■ Task goal: Look through the material that follows and show every line with the string "BOARD".

★ ★ ★

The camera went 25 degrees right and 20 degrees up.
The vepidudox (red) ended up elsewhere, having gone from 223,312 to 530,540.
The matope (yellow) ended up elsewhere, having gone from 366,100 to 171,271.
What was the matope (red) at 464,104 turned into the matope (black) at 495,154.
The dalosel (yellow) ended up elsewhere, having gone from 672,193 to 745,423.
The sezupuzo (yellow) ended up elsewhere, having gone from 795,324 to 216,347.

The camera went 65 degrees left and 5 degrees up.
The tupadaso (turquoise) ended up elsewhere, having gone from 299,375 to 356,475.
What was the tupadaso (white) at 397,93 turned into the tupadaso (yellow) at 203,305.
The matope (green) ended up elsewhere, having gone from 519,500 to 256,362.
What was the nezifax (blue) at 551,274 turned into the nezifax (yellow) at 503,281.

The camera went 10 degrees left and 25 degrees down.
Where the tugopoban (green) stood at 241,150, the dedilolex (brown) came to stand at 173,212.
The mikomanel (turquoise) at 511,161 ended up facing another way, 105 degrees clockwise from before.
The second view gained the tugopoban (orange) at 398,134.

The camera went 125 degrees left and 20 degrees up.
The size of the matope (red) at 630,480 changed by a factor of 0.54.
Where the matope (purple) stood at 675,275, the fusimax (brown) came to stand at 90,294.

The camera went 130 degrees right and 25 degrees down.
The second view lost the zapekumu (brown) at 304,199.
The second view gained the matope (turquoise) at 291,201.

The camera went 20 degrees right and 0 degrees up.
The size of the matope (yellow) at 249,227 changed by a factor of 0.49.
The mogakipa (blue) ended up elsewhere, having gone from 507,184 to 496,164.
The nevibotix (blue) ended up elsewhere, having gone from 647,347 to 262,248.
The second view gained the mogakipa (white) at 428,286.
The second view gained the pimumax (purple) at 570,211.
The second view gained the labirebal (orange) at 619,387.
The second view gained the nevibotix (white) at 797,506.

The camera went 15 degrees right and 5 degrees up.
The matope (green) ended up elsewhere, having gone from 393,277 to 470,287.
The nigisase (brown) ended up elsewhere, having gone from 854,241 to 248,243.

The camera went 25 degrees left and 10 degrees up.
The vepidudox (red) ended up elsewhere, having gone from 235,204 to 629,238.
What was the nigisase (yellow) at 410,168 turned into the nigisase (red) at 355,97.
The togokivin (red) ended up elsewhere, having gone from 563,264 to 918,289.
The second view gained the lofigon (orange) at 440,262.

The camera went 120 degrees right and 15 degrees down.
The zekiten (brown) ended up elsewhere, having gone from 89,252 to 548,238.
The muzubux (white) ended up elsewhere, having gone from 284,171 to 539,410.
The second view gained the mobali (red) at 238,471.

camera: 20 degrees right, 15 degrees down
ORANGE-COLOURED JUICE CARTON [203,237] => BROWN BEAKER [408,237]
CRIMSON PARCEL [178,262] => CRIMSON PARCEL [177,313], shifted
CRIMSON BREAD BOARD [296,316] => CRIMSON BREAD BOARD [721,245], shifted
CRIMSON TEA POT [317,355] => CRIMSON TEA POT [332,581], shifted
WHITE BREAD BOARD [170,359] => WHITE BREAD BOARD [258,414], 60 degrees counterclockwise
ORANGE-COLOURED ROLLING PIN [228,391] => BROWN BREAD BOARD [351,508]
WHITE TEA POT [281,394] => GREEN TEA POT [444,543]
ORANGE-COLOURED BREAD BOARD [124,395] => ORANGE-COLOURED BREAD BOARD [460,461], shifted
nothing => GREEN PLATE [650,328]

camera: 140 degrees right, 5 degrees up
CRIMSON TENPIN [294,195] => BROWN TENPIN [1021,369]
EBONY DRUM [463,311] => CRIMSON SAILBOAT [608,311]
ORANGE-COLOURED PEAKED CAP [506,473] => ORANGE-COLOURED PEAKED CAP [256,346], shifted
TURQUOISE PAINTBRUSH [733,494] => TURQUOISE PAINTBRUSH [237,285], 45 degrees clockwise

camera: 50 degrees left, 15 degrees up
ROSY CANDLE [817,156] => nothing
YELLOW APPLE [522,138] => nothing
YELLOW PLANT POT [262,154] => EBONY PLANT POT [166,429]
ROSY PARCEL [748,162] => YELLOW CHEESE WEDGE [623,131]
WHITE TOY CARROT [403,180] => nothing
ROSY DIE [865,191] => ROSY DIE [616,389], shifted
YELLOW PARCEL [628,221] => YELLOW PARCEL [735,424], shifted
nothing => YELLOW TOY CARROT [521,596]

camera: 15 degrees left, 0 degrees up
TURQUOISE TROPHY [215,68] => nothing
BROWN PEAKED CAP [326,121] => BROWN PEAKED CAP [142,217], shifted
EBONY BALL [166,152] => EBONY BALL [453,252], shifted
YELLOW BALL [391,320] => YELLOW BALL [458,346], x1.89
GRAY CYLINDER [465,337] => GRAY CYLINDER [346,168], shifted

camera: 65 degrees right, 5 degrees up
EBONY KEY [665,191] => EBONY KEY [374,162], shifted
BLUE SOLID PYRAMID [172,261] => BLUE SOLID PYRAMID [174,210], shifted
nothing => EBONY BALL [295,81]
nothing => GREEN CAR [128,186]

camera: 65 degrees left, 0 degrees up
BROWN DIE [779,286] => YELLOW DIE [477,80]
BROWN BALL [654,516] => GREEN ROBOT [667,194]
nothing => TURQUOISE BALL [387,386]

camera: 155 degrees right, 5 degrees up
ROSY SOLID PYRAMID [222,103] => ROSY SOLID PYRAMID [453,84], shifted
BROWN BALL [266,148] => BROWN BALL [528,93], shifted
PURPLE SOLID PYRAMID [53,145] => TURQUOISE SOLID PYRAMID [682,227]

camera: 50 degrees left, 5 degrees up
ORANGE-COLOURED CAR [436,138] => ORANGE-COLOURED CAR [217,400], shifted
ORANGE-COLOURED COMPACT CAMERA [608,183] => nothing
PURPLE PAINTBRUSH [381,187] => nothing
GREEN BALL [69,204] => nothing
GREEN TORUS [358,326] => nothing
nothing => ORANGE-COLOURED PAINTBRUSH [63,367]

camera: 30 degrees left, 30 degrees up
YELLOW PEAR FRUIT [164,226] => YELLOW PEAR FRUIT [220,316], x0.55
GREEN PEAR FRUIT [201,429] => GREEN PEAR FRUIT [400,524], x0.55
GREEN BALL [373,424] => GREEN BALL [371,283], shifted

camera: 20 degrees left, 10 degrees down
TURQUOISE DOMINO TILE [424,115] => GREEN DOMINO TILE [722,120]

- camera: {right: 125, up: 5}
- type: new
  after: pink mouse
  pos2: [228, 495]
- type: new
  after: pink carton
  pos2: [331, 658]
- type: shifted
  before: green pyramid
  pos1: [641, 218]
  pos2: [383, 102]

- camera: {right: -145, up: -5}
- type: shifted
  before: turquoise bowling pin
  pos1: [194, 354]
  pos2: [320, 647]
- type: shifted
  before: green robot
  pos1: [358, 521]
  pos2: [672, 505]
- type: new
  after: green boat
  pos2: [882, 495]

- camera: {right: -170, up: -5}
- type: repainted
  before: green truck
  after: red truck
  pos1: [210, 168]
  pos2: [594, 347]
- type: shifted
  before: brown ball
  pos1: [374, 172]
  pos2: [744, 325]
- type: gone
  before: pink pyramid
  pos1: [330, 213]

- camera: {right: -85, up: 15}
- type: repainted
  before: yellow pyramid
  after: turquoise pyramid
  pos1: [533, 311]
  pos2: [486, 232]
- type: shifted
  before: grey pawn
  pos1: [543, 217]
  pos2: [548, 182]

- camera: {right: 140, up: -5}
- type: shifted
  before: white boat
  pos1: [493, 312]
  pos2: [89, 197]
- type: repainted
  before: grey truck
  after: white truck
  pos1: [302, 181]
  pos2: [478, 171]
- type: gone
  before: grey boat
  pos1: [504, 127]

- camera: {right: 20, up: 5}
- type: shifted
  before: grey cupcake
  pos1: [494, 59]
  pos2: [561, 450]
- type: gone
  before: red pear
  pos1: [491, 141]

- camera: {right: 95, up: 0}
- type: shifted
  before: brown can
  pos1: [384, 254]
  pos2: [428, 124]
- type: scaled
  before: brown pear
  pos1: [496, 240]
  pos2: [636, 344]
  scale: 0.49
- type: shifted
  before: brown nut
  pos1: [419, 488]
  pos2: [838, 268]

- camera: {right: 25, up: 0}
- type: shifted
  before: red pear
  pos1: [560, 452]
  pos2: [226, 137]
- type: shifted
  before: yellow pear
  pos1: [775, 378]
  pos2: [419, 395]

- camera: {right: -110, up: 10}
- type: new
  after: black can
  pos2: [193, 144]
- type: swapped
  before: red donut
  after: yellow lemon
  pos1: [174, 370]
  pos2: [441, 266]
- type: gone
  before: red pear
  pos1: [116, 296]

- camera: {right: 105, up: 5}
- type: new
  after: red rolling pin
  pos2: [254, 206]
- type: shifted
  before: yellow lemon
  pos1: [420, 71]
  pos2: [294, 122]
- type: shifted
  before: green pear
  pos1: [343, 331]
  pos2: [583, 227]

★ ★ ★

■ Answer below:
CRIMSON BREAD BOARD [296,316] => CRIMSON BREAD BOARD [721,245], shifted
WHITE BREAD BOARD [170,359] => WHITE BREAD BOARD [258,414], 60 degrees counterclockwise
ORANGE-COLOURED ROLLING PIN [228,391] => BROWN BREAD BOARD [351,508]
ORANGE-COLOURED BREAD BOARD [124,395] => ORANGE-COLOURED BREAD BOARD [460,461], shifted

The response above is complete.